Task objective - Make an exact copy of the listing underneath, skipping each picture.

Provided records -
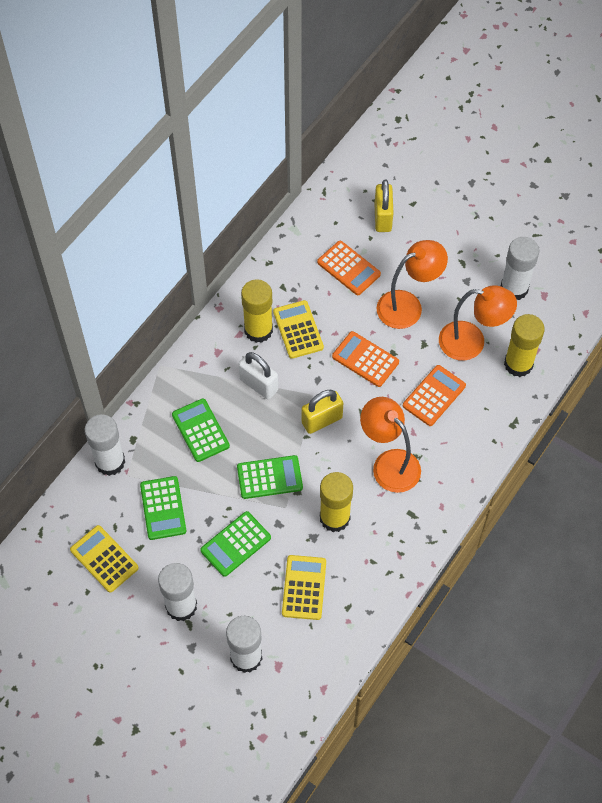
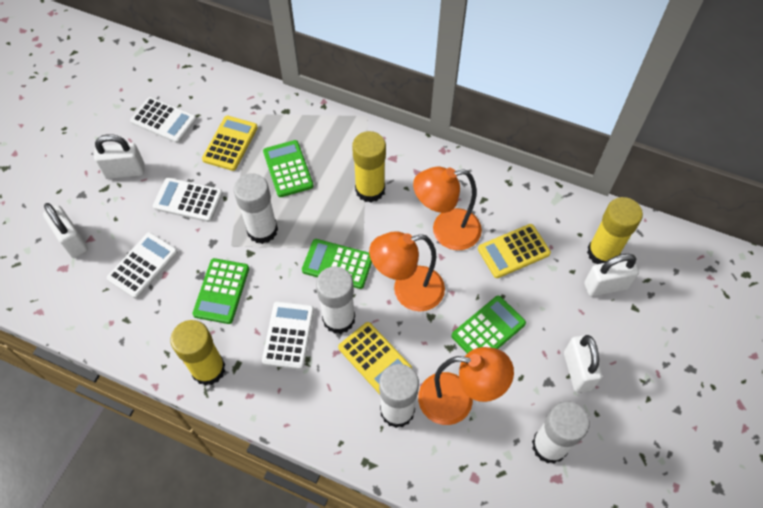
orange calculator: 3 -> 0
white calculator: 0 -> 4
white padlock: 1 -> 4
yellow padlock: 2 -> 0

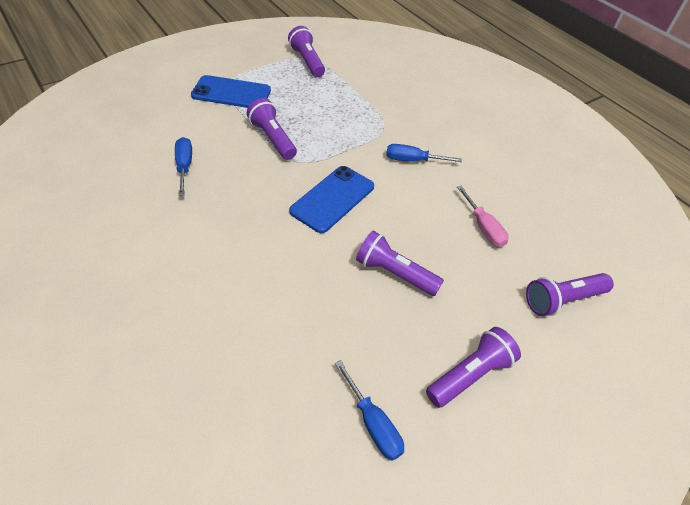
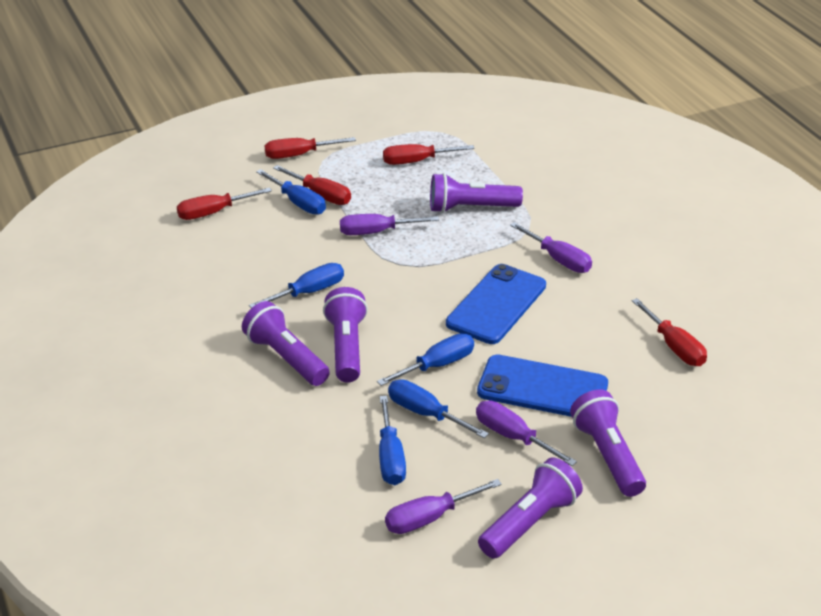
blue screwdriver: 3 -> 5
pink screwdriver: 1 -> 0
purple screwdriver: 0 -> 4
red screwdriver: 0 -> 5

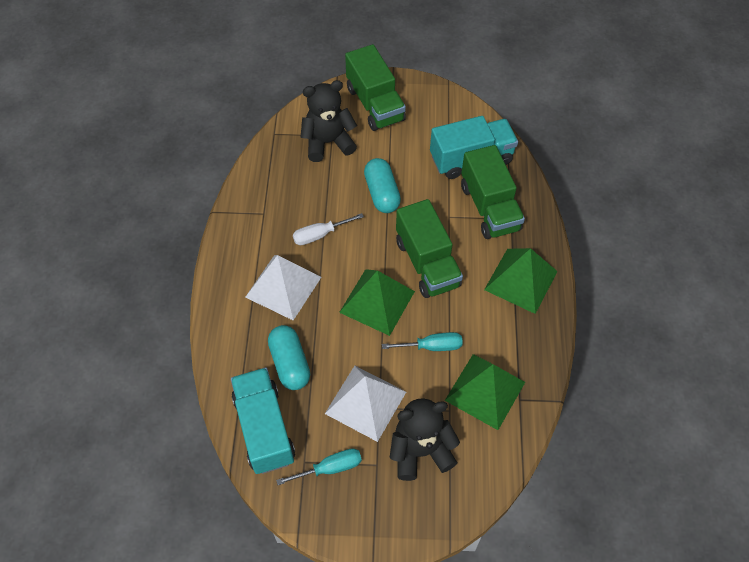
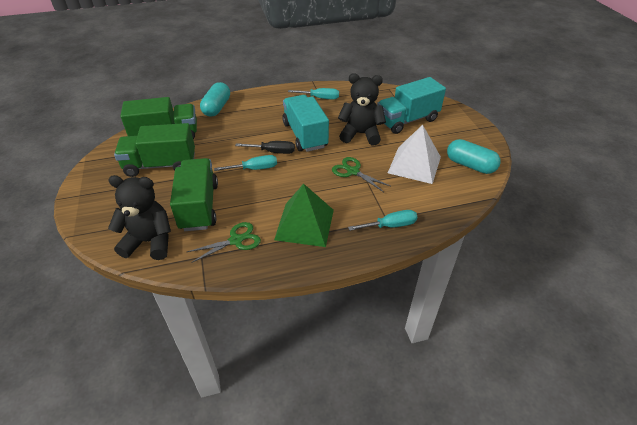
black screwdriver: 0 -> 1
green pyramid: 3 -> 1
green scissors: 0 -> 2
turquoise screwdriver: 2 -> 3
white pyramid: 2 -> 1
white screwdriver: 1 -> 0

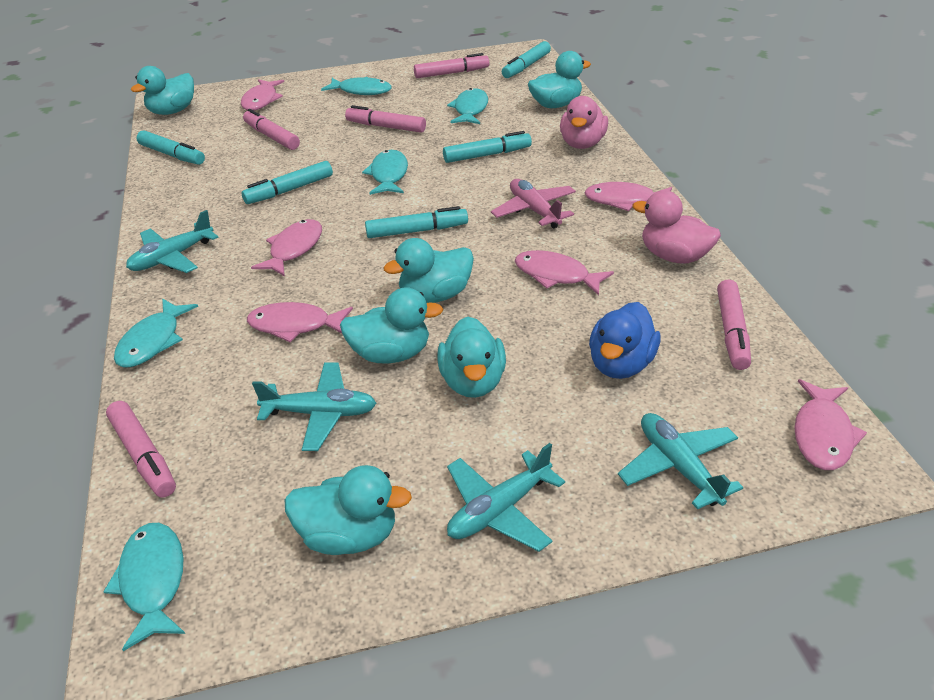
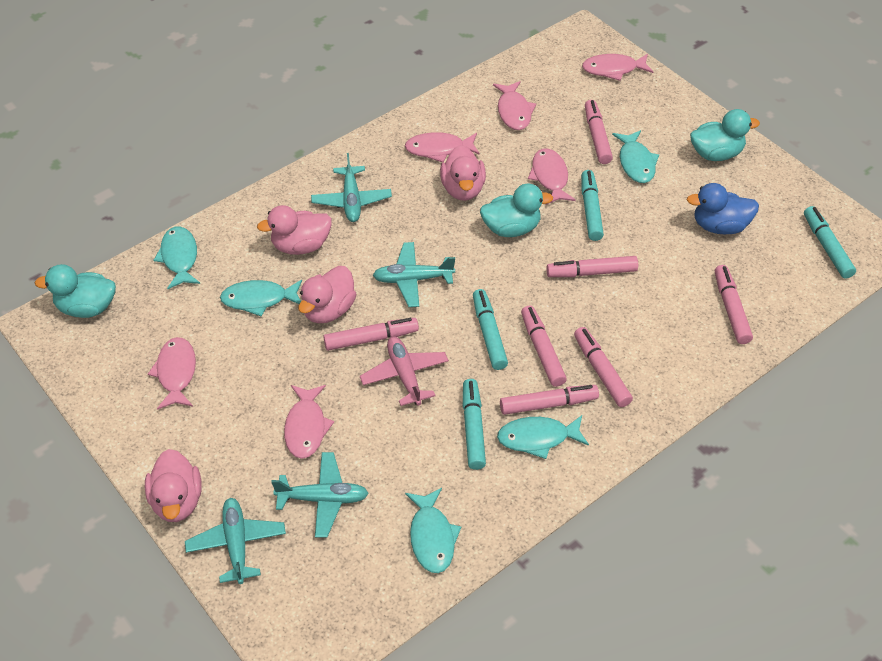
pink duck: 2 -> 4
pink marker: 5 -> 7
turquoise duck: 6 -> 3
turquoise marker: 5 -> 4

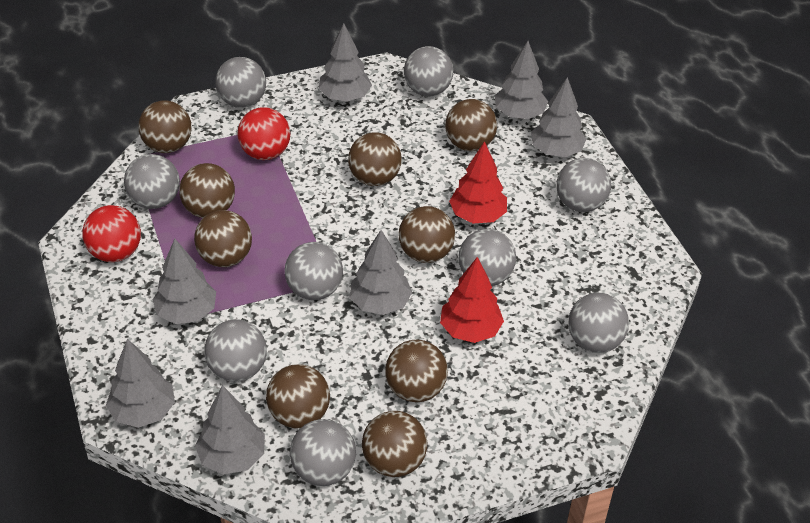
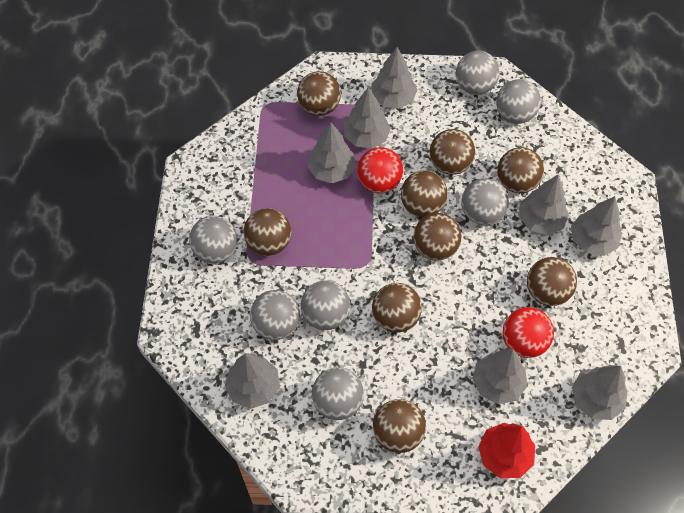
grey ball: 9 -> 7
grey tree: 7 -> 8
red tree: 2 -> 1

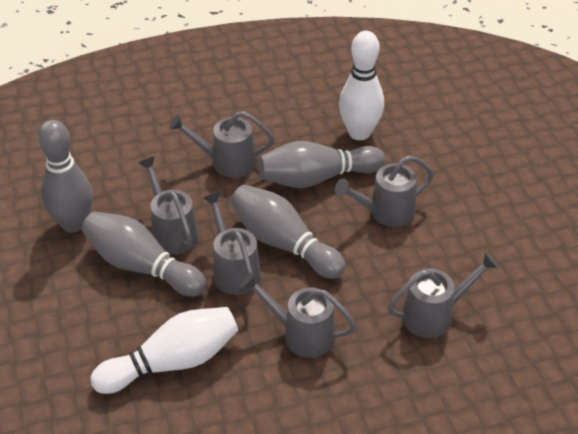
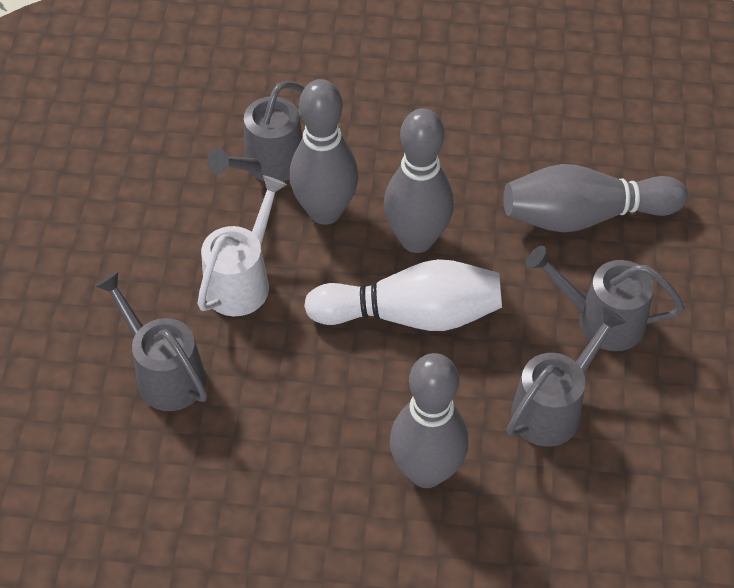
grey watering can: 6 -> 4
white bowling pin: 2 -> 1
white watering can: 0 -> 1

Expected output -
orange calculator: 3 -> 0
white calculator: 0 -> 4
white padlock: 1 -> 4
yellow padlock: 2 -> 0

blue screwdriver: 3 -> 5
pink screwdriver: 1 -> 0
purple screwdriver: 0 -> 4
red screwdriver: 0 -> 5

black screwdriver: 0 -> 1
green pyramid: 3 -> 1
green scissors: 0 -> 2
turquoise screwdriver: 2 -> 3
white pyramid: 2 -> 1
white screwdriver: 1 -> 0

pink duck: 2 -> 4
pink marker: 5 -> 7
turquoise duck: 6 -> 3
turquoise marker: 5 -> 4

grey ball: 9 -> 7
grey tree: 7 -> 8
red tree: 2 -> 1

grey watering can: 6 -> 4
white bowling pin: 2 -> 1
white watering can: 0 -> 1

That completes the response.